• Exercise prompt
Scan the entries below and return each line that contains "none".

Input for this task below:

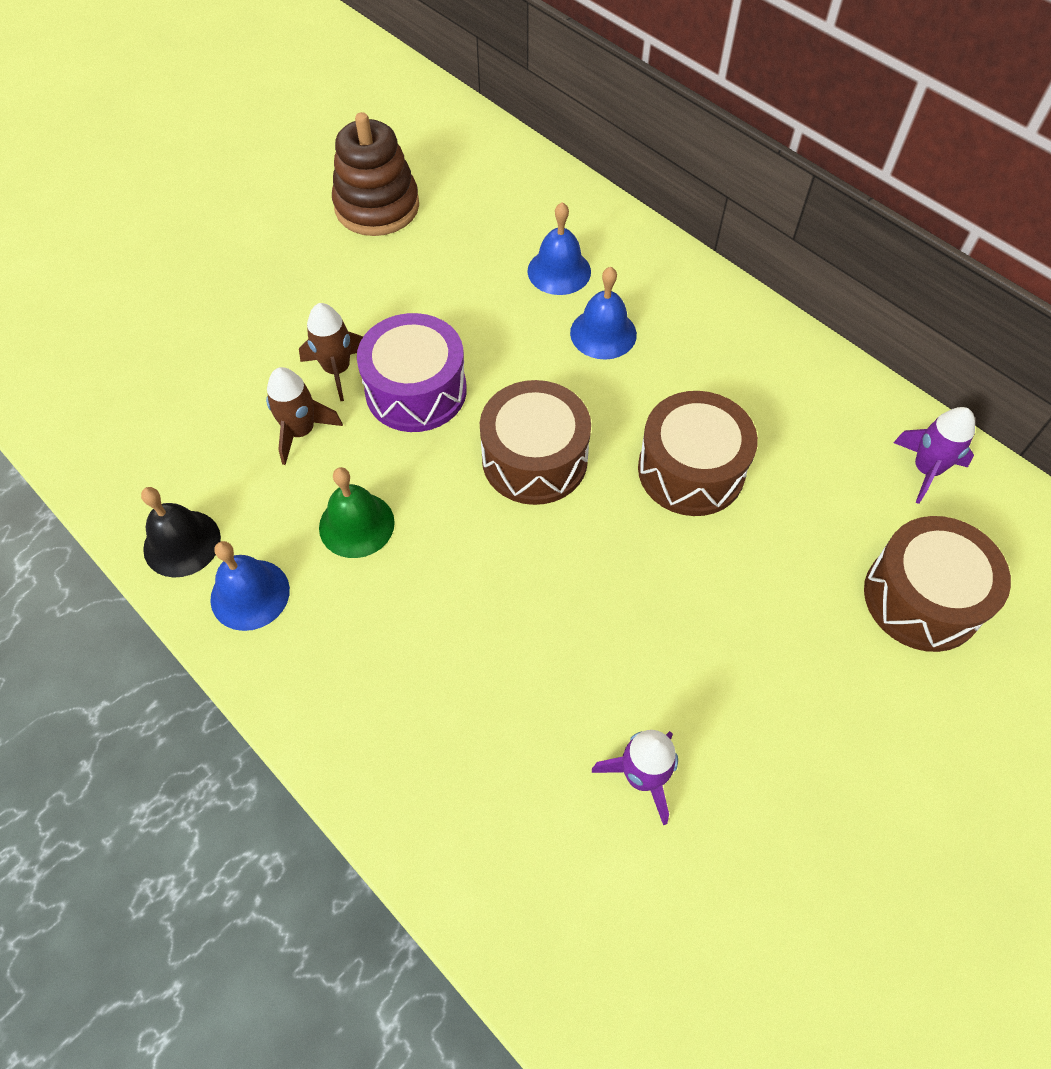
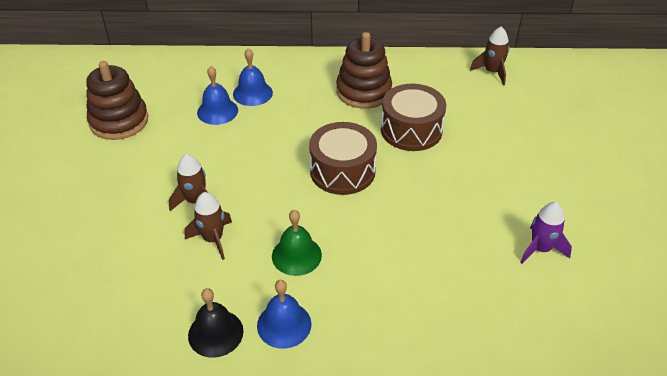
camera: 45 degrees left, 15 degrees down
(416, 391) = (249, 182): purple drum -> none
(603, 333) = (306, 104): blue bell -> blue bell (217, 111)
(699, 367) = (363, 91): none -> brown stacking toy
(922, 598) = (546, 114): brown drum -> none
(926, 469) = (492, 72): purple rocket -> brown rocket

End of Input for this task.

• Answer for this exercise
(416, 391) = (249, 182): purple drum -> none
(699, 367) = (363, 91): none -> brown stacking toy
(922, 598) = (546, 114): brown drum -> none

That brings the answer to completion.